## TASK DESCRIPTION:
After reading the data below, copy out every line that contains the word "watering".

## SUPPLIED INFORMATION:
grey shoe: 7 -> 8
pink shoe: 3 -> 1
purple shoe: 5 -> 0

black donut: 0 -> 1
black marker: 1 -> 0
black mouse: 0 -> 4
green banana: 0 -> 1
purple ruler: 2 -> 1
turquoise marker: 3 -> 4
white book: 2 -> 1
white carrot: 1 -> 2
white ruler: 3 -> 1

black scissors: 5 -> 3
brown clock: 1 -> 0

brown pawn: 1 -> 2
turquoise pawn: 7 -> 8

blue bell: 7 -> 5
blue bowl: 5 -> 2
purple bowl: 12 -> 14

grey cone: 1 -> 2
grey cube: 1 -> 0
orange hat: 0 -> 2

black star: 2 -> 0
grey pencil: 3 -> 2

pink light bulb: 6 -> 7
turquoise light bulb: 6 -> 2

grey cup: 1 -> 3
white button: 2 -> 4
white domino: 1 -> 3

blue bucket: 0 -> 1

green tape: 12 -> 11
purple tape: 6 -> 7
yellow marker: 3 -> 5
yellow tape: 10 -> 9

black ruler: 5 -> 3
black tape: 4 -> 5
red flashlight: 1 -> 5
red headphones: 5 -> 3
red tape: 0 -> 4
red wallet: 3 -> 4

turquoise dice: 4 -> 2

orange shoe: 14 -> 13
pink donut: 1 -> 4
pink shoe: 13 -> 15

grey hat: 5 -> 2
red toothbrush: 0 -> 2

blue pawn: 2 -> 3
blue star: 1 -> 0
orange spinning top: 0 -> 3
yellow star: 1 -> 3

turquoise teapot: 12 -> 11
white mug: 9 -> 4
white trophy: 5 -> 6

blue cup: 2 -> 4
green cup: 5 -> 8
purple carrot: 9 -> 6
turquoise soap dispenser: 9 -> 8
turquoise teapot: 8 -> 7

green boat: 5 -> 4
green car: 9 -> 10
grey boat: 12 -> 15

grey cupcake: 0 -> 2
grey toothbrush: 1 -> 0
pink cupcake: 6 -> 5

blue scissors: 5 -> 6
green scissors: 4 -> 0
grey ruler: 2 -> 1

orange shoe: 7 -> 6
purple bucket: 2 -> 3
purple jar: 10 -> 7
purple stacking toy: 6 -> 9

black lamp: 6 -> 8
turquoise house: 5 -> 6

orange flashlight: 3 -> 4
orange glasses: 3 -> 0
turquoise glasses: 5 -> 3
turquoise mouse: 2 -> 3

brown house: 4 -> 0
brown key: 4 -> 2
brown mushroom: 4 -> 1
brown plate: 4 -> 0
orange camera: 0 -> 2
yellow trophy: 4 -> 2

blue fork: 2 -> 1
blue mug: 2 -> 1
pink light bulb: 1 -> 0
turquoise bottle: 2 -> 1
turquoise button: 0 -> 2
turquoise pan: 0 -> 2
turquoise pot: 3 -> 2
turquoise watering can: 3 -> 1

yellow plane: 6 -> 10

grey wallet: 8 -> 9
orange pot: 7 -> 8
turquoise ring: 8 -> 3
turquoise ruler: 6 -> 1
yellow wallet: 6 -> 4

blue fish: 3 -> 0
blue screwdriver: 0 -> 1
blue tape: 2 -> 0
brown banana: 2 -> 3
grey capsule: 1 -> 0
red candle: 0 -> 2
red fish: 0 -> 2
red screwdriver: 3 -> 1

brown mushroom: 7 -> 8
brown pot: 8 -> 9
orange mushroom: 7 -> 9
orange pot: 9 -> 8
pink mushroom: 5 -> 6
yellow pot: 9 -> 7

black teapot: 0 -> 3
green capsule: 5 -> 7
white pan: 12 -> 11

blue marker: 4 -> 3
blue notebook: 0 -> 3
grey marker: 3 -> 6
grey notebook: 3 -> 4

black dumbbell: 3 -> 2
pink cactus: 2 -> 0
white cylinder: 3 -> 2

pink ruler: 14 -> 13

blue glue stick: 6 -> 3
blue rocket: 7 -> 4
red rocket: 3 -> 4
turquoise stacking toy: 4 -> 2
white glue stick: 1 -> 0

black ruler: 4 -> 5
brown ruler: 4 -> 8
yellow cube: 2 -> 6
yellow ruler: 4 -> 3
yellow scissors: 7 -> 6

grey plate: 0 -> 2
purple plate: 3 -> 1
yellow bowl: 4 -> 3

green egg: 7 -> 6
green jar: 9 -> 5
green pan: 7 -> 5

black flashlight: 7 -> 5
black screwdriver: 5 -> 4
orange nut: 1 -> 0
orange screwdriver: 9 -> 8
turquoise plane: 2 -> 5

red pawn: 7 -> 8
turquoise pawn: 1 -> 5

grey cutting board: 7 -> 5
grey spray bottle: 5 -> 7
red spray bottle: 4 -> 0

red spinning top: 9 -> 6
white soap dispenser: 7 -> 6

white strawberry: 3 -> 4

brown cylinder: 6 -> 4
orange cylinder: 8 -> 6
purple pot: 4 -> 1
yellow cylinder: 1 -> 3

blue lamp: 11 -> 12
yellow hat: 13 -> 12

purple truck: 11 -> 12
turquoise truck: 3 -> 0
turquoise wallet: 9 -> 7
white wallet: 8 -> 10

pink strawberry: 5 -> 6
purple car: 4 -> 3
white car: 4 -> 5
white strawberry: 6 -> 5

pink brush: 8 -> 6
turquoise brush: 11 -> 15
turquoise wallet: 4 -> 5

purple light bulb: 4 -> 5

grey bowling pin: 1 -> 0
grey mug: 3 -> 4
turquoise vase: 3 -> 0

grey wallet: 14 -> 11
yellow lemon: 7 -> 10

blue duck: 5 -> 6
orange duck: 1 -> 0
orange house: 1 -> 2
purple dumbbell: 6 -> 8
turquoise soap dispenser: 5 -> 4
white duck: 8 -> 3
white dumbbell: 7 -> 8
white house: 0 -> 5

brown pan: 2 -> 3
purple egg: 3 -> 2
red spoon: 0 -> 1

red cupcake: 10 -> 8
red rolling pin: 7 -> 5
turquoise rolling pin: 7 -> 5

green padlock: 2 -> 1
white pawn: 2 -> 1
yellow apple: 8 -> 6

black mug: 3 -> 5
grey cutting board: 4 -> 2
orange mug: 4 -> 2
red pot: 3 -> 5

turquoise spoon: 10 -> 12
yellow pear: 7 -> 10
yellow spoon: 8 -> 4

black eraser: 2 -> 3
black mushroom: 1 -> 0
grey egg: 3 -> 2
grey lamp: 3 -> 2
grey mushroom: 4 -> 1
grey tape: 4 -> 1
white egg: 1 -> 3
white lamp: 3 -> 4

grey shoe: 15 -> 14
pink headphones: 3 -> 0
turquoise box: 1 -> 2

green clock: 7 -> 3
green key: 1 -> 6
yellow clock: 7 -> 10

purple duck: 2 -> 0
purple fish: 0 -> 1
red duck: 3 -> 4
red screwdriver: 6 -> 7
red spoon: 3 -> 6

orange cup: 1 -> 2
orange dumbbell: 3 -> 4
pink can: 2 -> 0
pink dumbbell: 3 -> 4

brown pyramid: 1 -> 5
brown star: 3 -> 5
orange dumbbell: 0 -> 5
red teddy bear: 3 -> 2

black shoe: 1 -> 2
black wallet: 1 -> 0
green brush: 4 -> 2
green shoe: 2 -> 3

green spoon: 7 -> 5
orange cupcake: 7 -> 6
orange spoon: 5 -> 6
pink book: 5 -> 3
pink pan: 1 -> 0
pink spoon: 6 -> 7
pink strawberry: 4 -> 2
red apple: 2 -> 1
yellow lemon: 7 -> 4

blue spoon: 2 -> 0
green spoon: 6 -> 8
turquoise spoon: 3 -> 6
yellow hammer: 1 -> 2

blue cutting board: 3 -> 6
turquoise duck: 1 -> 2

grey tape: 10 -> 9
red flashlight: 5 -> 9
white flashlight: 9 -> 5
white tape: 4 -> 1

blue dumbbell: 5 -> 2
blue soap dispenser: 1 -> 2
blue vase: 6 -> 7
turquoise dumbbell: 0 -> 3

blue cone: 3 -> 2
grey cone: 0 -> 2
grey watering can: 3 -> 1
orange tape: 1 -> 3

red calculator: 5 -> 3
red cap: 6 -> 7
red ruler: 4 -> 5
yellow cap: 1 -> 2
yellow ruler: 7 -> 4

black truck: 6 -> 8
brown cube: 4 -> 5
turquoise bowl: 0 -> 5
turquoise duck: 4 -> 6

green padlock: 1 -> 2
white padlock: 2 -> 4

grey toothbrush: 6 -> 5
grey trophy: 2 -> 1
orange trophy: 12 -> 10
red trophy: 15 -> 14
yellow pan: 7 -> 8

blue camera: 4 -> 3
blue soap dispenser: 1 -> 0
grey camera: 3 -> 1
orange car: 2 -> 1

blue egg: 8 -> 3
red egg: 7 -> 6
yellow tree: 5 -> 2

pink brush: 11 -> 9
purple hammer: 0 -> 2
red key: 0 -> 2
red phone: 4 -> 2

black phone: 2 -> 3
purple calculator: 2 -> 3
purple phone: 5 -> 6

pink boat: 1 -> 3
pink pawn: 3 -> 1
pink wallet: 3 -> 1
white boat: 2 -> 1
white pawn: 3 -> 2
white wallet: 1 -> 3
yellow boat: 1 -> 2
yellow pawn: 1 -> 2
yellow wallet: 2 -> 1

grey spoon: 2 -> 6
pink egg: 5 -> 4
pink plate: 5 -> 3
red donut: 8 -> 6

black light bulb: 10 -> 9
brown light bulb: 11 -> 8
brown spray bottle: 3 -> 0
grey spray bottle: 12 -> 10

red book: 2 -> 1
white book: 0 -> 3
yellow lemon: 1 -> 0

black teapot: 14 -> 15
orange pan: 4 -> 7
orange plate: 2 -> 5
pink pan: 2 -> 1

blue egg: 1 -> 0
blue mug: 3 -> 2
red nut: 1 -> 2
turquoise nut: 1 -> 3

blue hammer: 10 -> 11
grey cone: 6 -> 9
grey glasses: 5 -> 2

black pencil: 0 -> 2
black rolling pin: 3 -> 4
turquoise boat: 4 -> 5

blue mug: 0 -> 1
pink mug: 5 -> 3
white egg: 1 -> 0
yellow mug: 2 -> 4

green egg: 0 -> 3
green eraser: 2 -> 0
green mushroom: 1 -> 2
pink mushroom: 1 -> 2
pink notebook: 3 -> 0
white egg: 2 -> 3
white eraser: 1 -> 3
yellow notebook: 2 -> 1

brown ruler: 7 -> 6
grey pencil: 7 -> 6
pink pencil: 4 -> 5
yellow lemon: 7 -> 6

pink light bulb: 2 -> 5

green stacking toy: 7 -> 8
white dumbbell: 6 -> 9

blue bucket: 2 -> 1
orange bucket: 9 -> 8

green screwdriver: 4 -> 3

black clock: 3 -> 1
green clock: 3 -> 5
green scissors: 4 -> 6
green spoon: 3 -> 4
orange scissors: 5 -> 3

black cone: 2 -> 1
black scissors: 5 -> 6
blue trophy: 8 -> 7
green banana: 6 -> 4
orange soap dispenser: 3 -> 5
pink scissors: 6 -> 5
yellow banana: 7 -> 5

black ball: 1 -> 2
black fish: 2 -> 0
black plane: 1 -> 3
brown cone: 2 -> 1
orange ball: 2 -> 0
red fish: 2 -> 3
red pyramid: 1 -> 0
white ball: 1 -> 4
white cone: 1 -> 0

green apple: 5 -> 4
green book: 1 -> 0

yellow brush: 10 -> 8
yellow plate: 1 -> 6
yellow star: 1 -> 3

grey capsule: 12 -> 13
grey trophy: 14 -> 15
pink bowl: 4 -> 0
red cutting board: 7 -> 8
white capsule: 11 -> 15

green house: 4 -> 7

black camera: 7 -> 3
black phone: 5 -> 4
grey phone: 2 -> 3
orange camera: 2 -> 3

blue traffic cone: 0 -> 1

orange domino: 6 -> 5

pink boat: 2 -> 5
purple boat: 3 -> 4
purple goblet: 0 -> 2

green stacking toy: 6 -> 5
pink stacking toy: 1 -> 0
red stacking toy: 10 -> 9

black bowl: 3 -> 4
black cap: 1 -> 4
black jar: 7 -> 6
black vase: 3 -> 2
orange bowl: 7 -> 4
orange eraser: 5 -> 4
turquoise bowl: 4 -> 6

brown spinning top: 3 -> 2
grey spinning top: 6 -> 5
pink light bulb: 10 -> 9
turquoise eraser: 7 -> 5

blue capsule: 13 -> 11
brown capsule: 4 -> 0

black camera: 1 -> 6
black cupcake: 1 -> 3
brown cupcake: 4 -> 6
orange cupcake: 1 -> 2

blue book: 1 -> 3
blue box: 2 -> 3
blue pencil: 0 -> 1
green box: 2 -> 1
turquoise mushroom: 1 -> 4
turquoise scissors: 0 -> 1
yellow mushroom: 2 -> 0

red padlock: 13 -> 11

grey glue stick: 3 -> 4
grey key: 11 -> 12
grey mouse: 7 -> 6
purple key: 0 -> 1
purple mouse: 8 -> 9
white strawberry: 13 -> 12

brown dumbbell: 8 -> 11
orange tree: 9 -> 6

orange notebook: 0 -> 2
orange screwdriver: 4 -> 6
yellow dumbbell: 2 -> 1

## RESPONSE AREA:
turquoise watering can: 3 -> 1
grey watering can: 3 -> 1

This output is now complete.